▶ Task objective
From the records, report how many lines hold the word "left", with the number as the sole reply.

▶ Exercise input
-- Opening Marker --

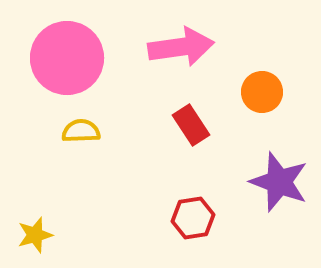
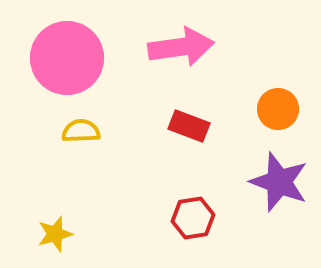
orange circle: moved 16 px right, 17 px down
red rectangle: moved 2 px left, 1 px down; rotated 36 degrees counterclockwise
yellow star: moved 20 px right, 1 px up
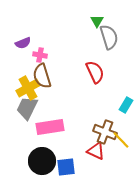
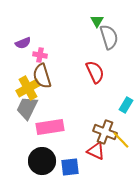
blue square: moved 4 px right
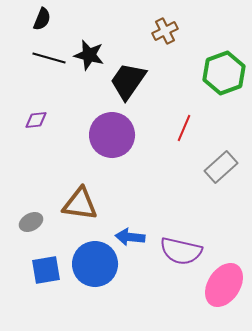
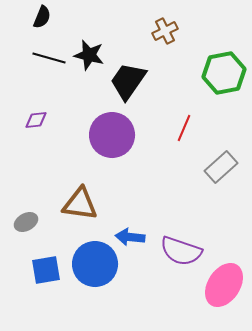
black semicircle: moved 2 px up
green hexagon: rotated 9 degrees clockwise
gray ellipse: moved 5 px left
purple semicircle: rotated 6 degrees clockwise
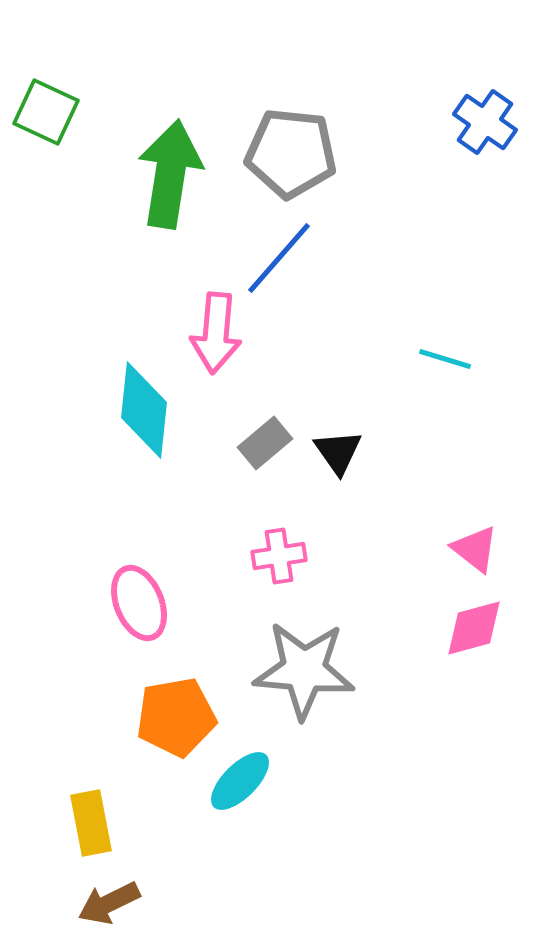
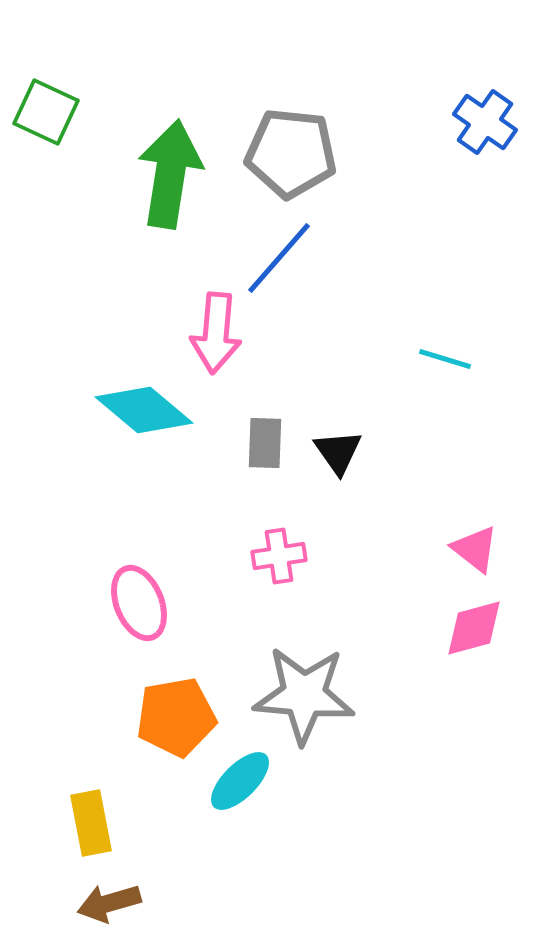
cyan diamond: rotated 56 degrees counterclockwise
gray rectangle: rotated 48 degrees counterclockwise
gray star: moved 25 px down
brown arrow: rotated 10 degrees clockwise
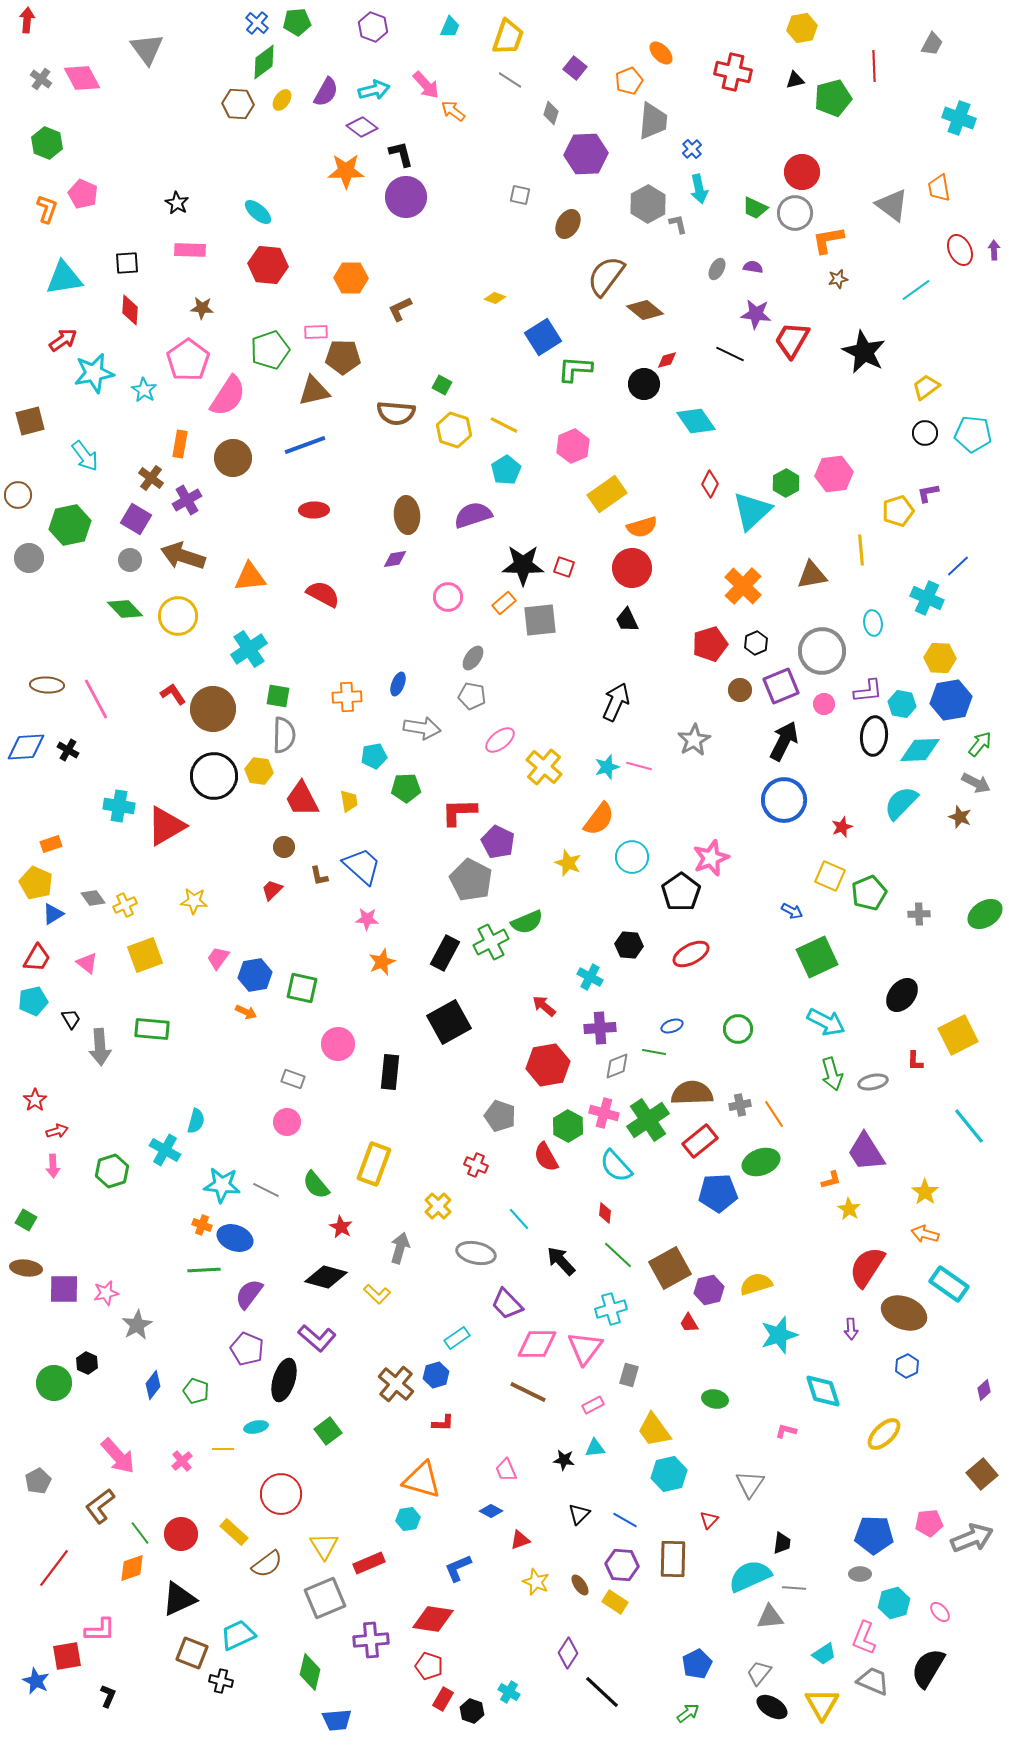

-- Closing Marker --

▶ Result
2